Scene comparison data:
——
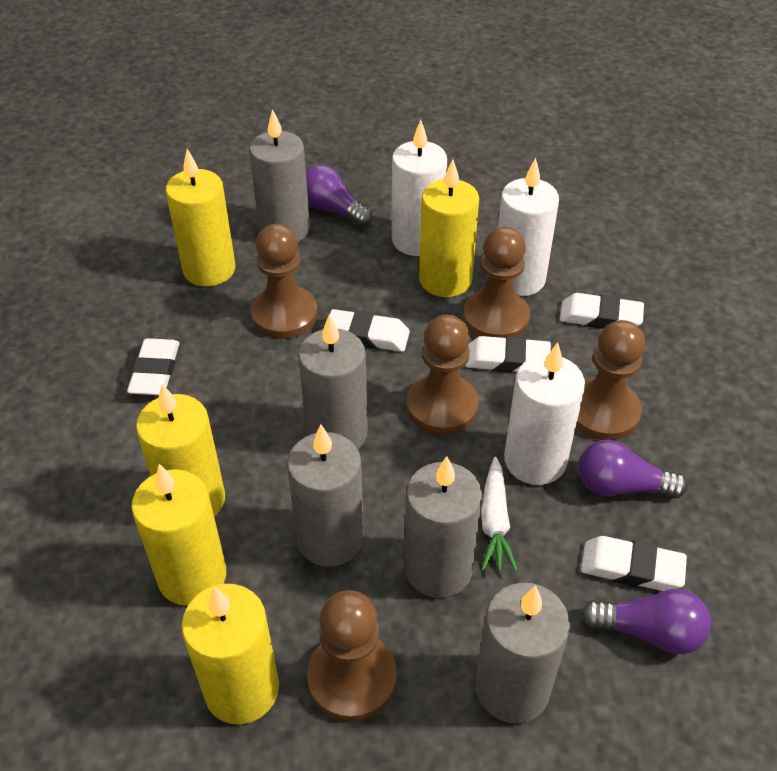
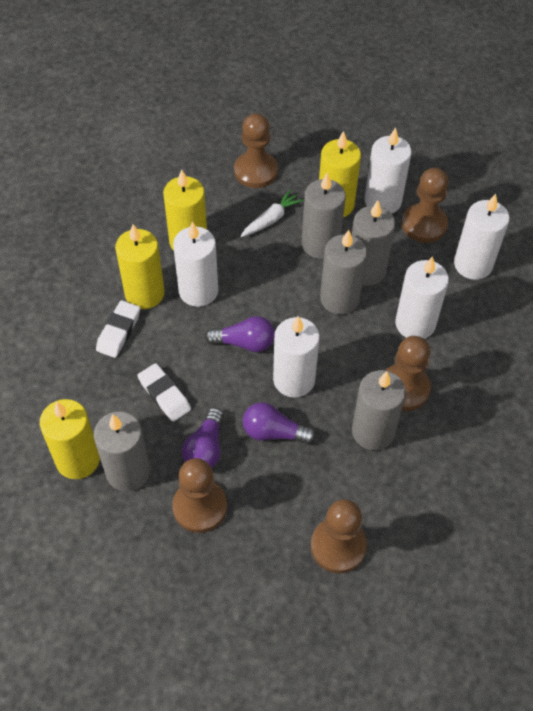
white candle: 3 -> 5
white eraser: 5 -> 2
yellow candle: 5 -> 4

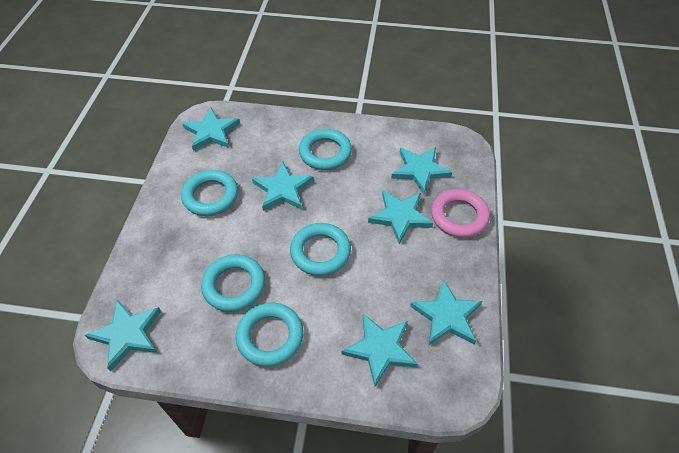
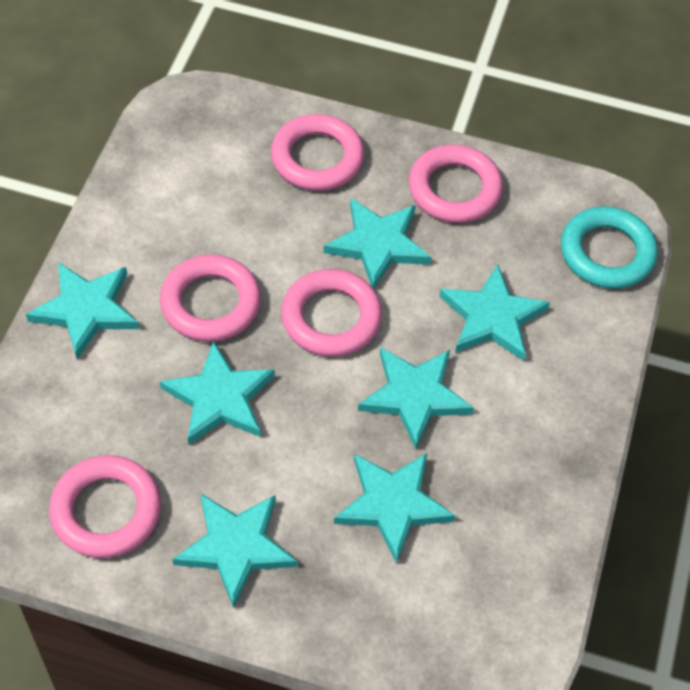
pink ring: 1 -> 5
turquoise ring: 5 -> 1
——
Exercise objective. Exact copy, no pictures: please print the data above once more.

Finished task.
white candle: 3 -> 5
white eraser: 5 -> 2
yellow candle: 5 -> 4

pink ring: 1 -> 5
turquoise ring: 5 -> 1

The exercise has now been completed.